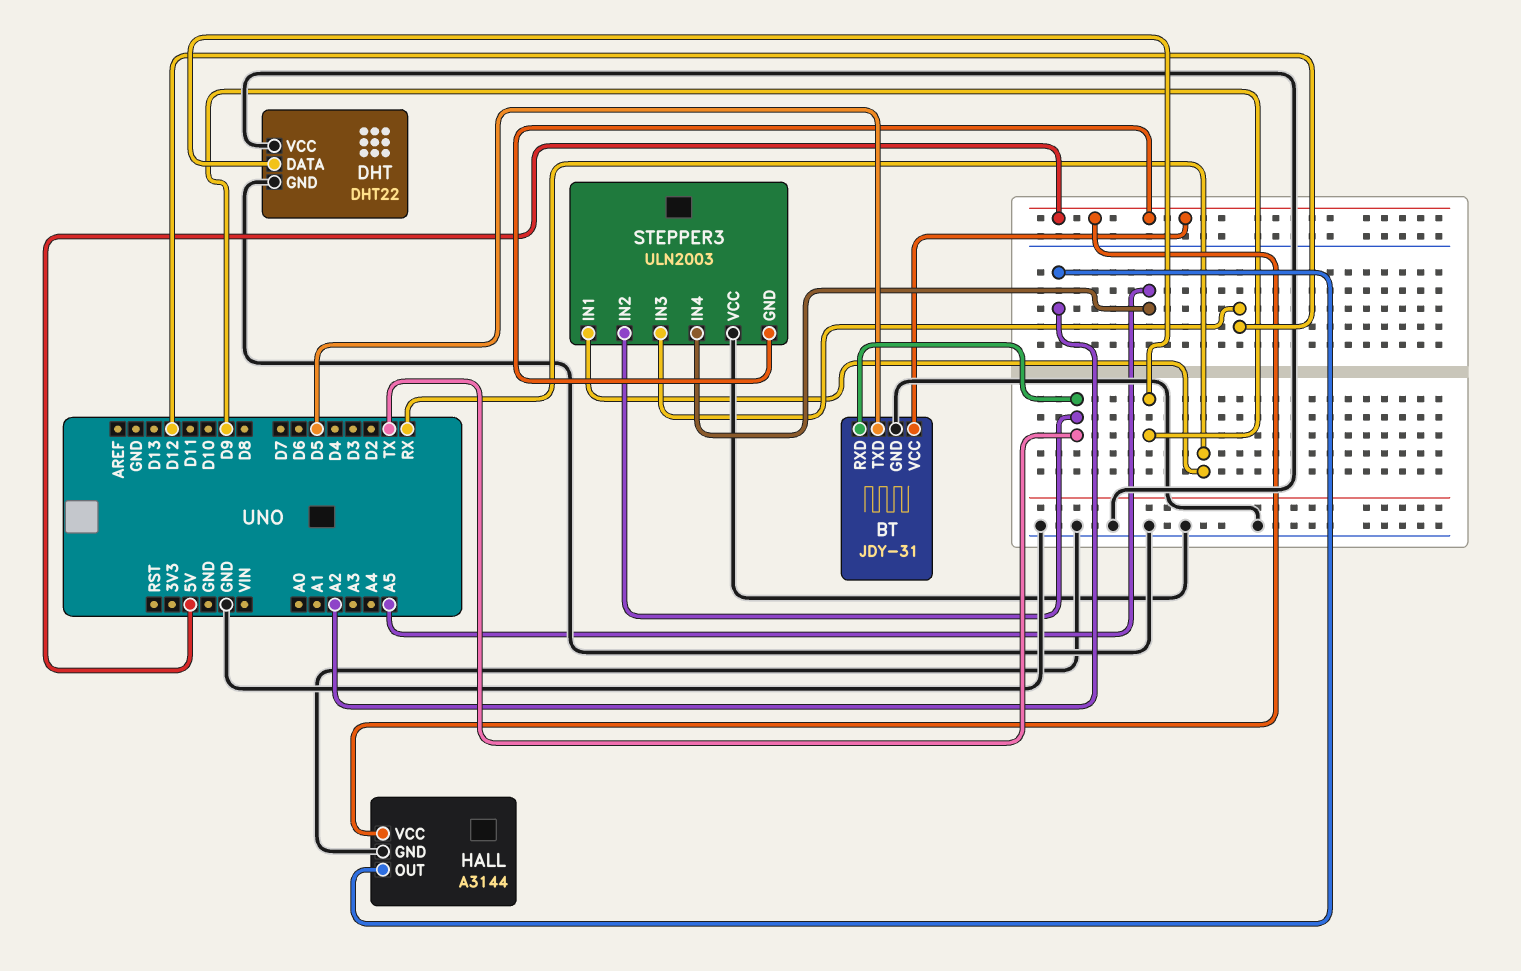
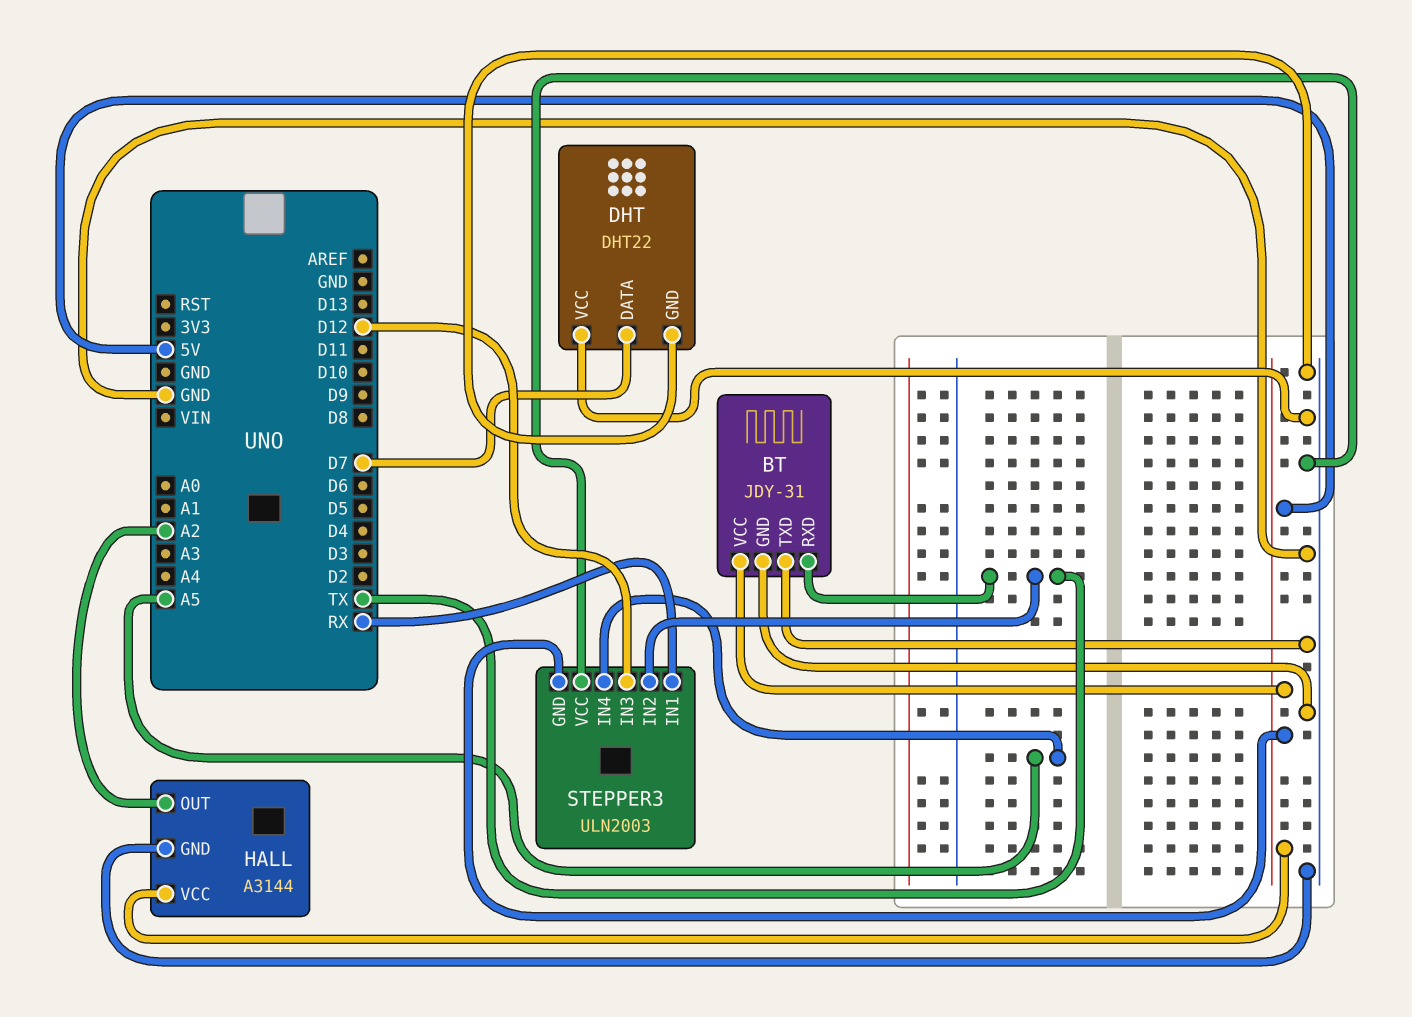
BT pin TXD: D5 -> GND
DHT pin DATA: D9 -> D7

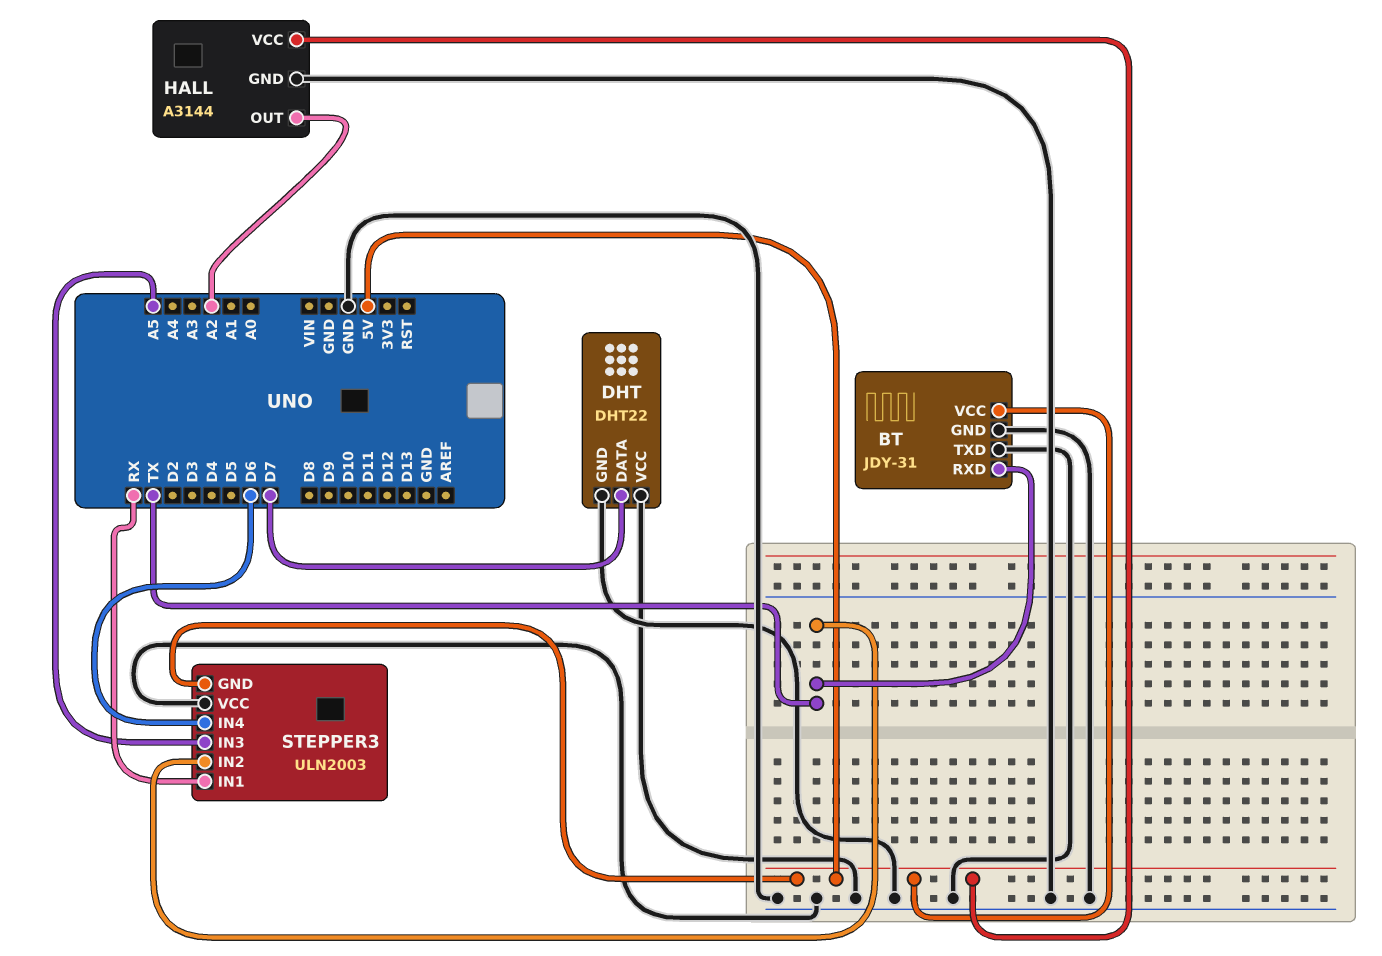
STEPPER3 pin IN3: D12 -> A5
STEPPER3 pin IN4: A5 -> D6

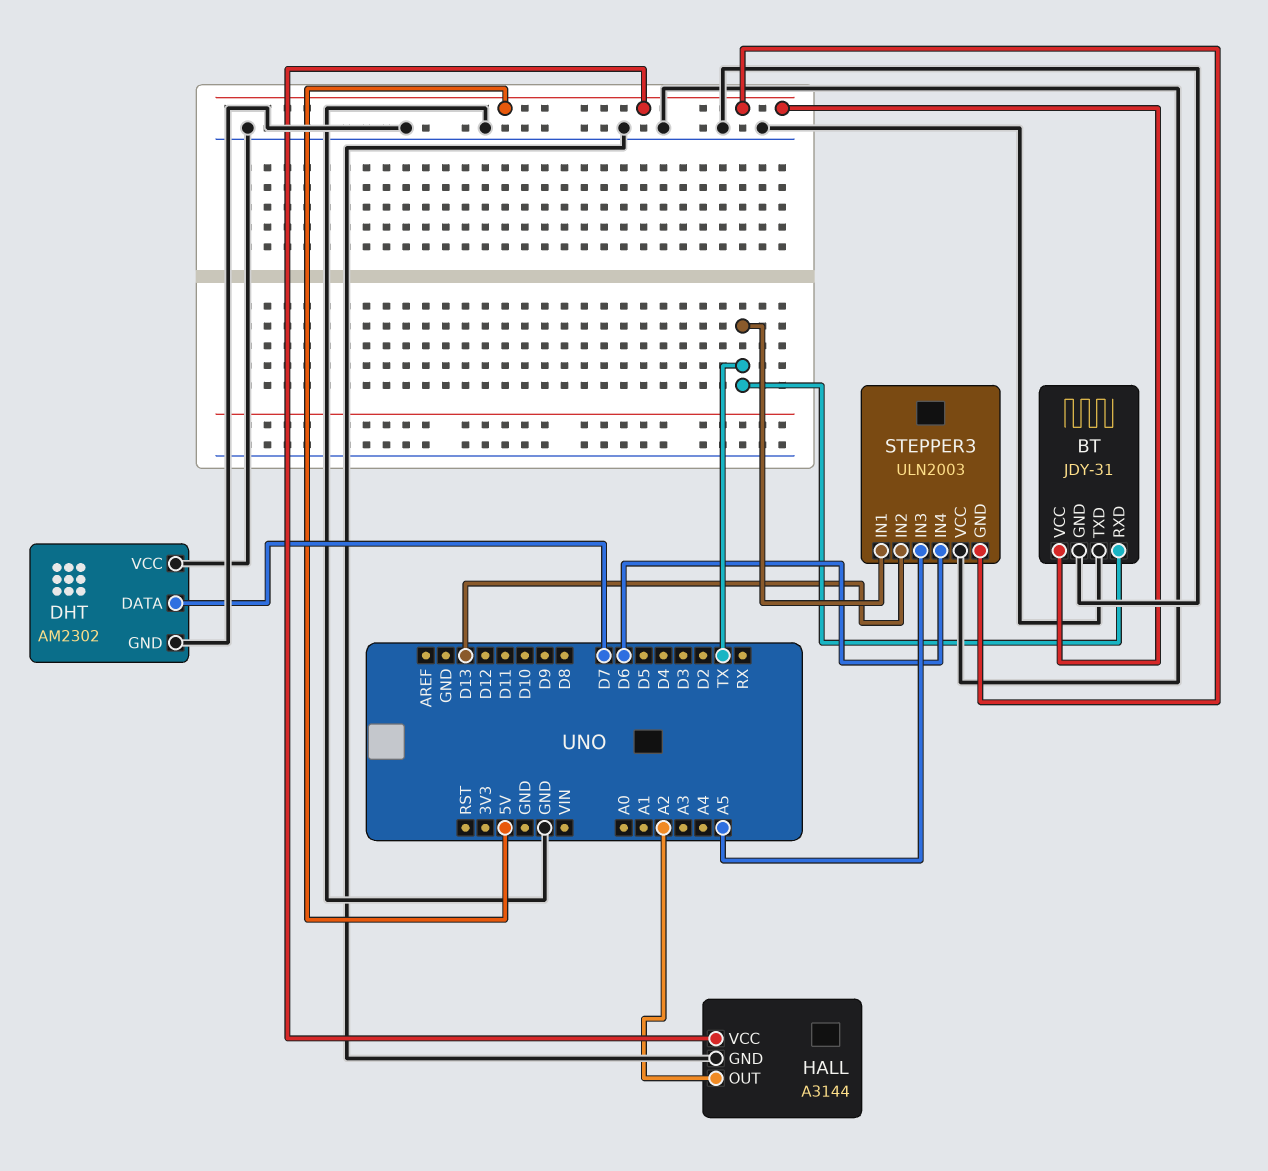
DHT: DHT22 -> AM2302
STEPPER3 pin IN1: RX -> TX
STEPPER3 pin IN2: TX -> D13

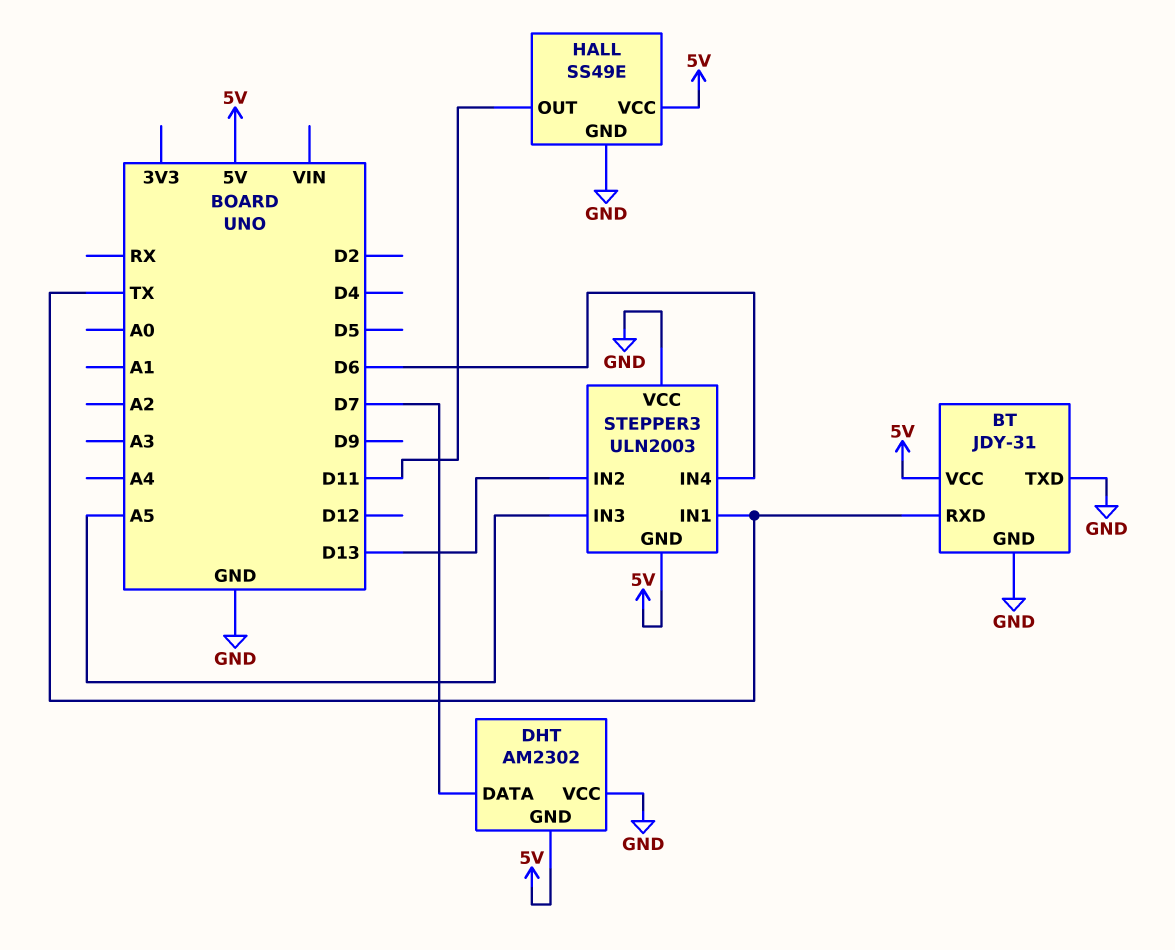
DHT pin GND: GND -> 5V
HALL: A3144 -> SS49E
HALL pin OUT: A2 -> D11

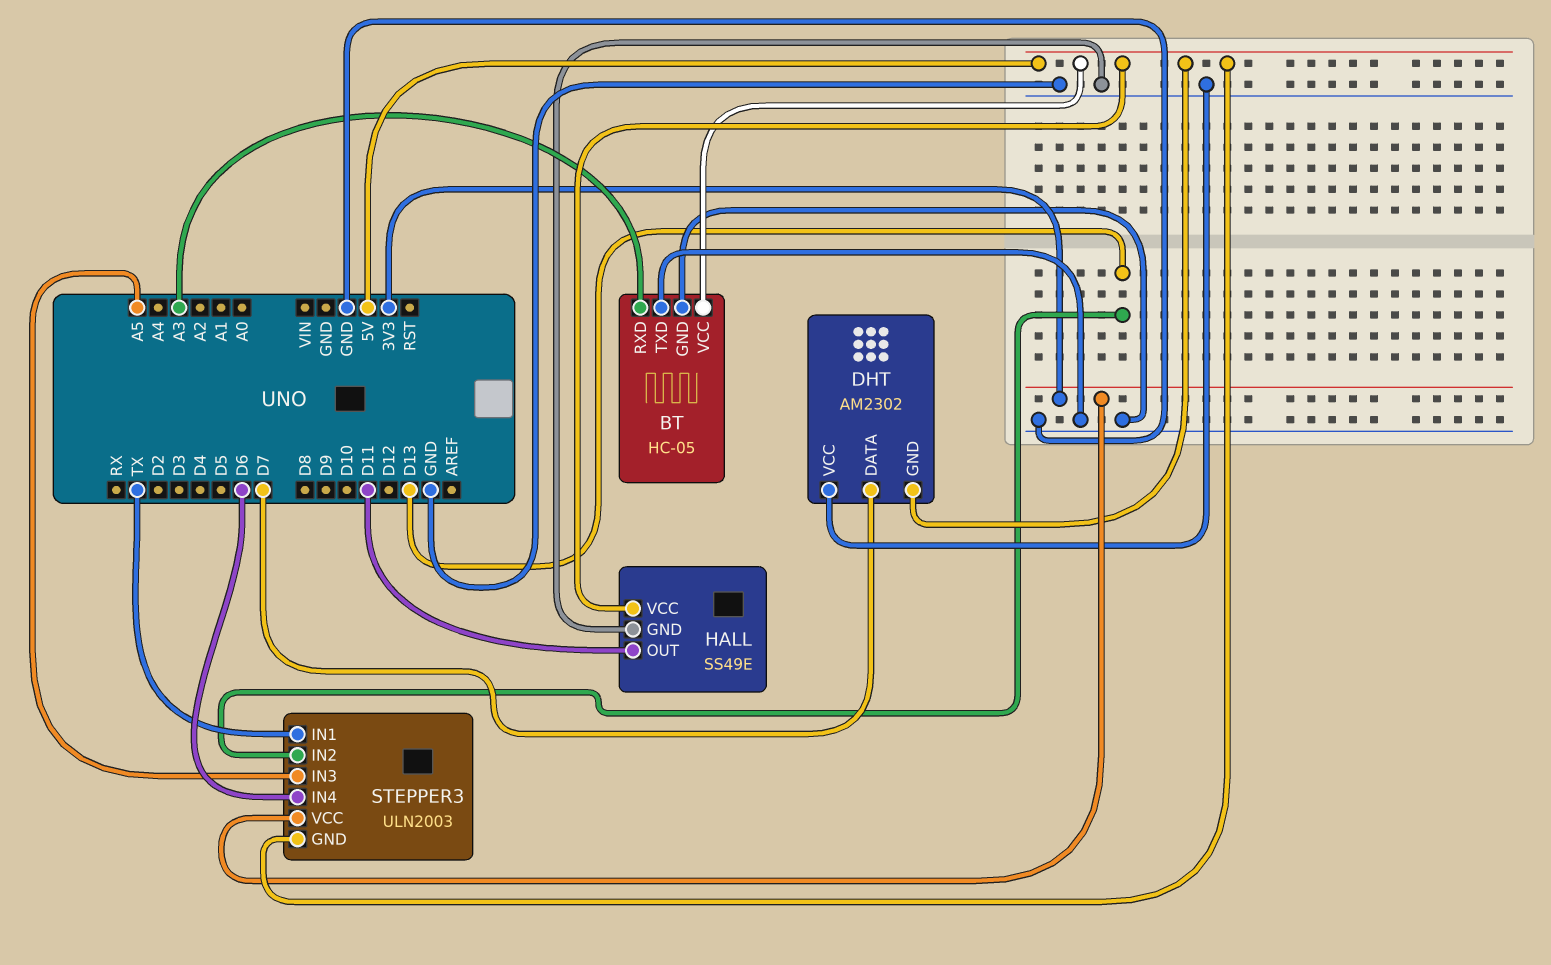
BT: JDY-31 -> HC-05
BT pin RXD: TX -> A3
STEPPER3 pin VCC: GND -> 3V3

:::::

**Your objective:**
Pictures included in the data should be dropped; everything else must be repeated exactly.

**Output of the task:**
BT pin TXD: D5 -> GND
DHT pin DATA: D9 -> D7

STEPPER3 pin IN3: D12 -> A5
STEPPER3 pin IN4: A5 -> D6

DHT: DHT22 -> AM2302
STEPPER3 pin IN1: RX -> TX
STEPPER3 pin IN2: TX -> D13

DHT pin GND: GND -> 5V
HALL: A3144 -> SS49E
HALL pin OUT: A2 -> D11

BT: JDY-31 -> HC-05
BT pin RXD: TX -> A3
STEPPER3 pin VCC: GND -> 3V3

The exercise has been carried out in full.